INSTRUCTIONS TO FOLLOW: In the material below, find each line with the word "spun" and copy it.

+++ DATA IN THIS EXERCISE

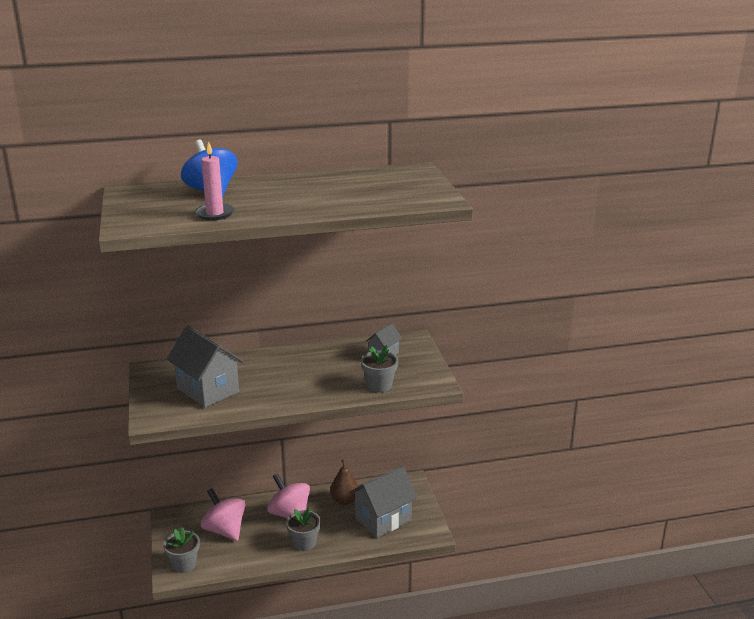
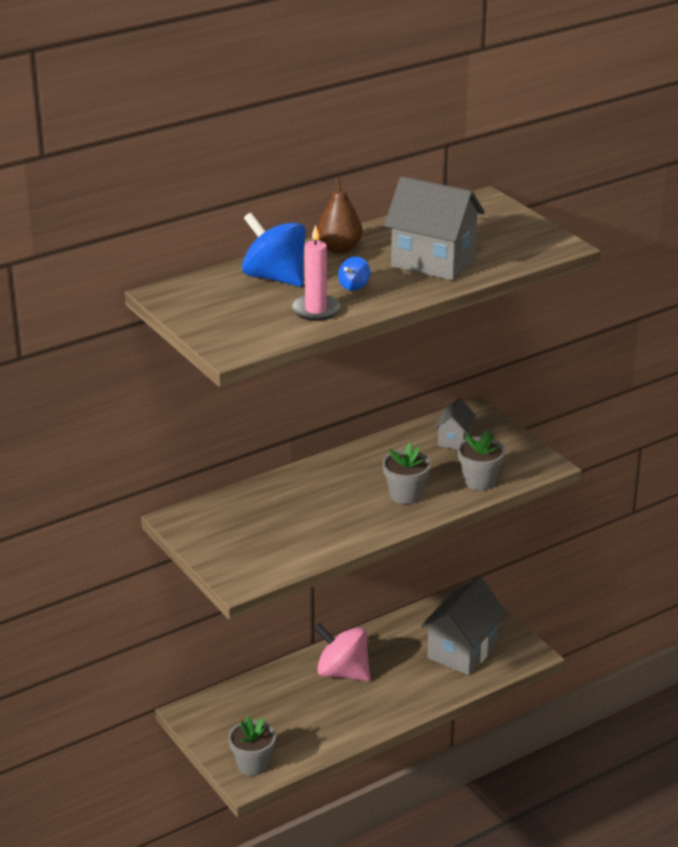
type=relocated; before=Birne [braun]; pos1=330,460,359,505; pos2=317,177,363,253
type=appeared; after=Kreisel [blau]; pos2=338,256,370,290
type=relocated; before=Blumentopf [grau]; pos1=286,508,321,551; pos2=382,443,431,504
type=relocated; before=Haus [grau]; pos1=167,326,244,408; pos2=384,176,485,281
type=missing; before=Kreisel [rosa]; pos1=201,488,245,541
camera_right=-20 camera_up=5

++++++
+++ DATA IN THIS EXERCISE

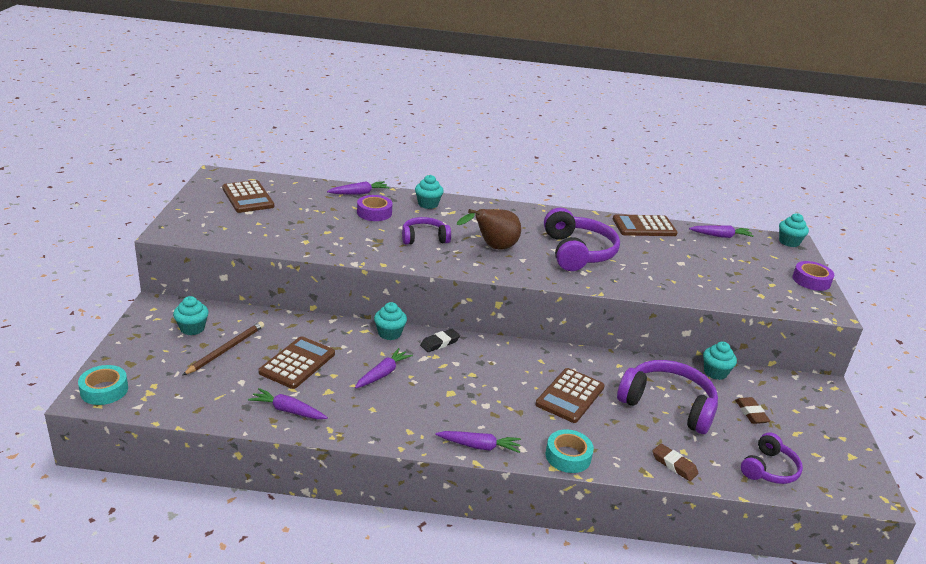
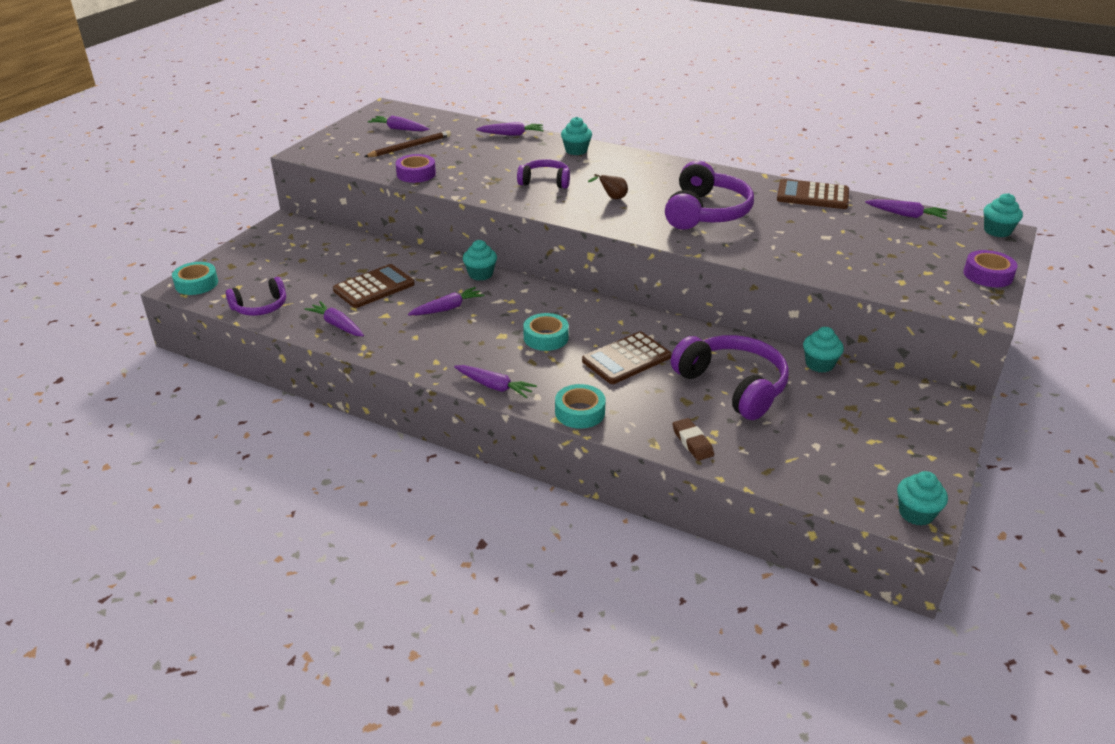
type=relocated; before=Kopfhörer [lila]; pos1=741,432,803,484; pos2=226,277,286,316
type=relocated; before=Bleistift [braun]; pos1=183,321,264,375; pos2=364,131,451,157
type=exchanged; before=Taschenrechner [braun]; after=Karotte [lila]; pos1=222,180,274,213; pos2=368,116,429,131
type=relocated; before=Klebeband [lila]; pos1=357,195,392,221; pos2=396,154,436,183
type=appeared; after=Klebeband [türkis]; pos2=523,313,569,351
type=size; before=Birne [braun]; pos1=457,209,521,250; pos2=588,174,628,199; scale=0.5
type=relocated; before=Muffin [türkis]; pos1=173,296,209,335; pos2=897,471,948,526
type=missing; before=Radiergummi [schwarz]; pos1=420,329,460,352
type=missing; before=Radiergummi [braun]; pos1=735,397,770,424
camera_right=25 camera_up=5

++++++
+++ DATA IN THIS EXERCISE

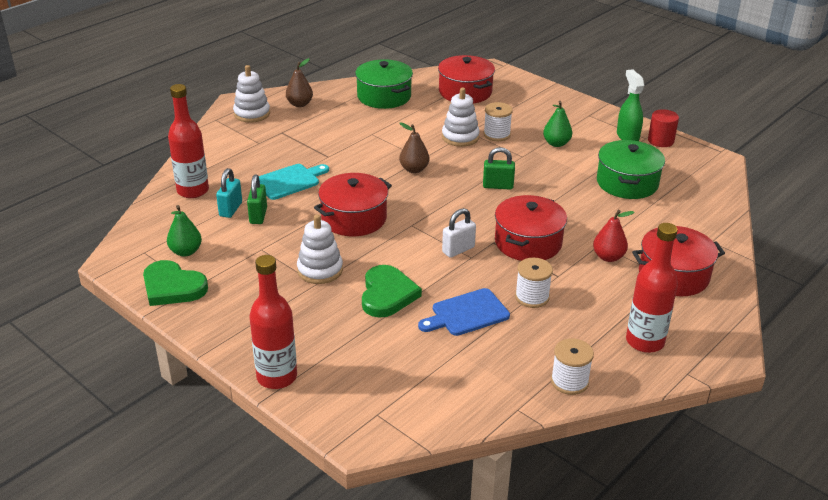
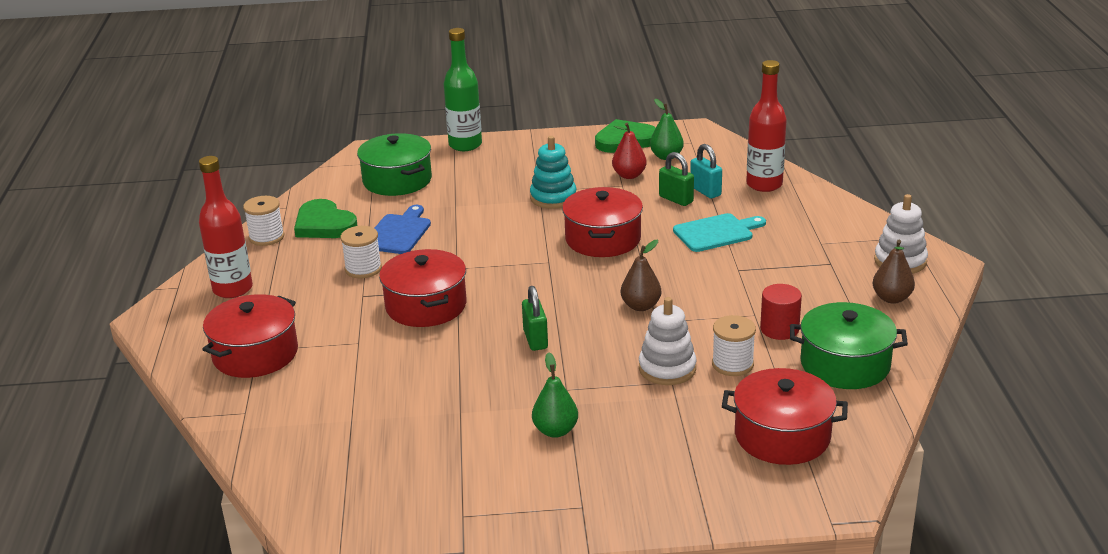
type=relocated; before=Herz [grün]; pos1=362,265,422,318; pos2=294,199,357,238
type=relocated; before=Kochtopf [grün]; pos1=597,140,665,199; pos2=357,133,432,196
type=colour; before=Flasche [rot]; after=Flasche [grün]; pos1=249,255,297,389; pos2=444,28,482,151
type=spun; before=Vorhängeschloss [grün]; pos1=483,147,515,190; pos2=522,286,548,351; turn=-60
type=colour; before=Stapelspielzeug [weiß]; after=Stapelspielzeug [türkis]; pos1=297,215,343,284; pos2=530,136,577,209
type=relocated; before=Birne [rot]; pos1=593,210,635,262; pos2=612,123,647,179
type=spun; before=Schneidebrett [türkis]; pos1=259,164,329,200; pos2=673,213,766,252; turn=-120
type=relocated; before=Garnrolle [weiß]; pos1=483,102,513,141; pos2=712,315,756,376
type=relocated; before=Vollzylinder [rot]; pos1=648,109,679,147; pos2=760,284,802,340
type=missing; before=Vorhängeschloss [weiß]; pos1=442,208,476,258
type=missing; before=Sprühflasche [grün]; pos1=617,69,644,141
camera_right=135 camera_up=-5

++++++

WORKED SOLUTION:
type=spun; before=Vorhängeschloss [grün]; pos1=483,147,515,190; pos2=522,286,548,351; turn=-60
type=spun; before=Schneidebrett [türkis]; pos1=259,164,329,200; pos2=673,213,766,252; turn=-120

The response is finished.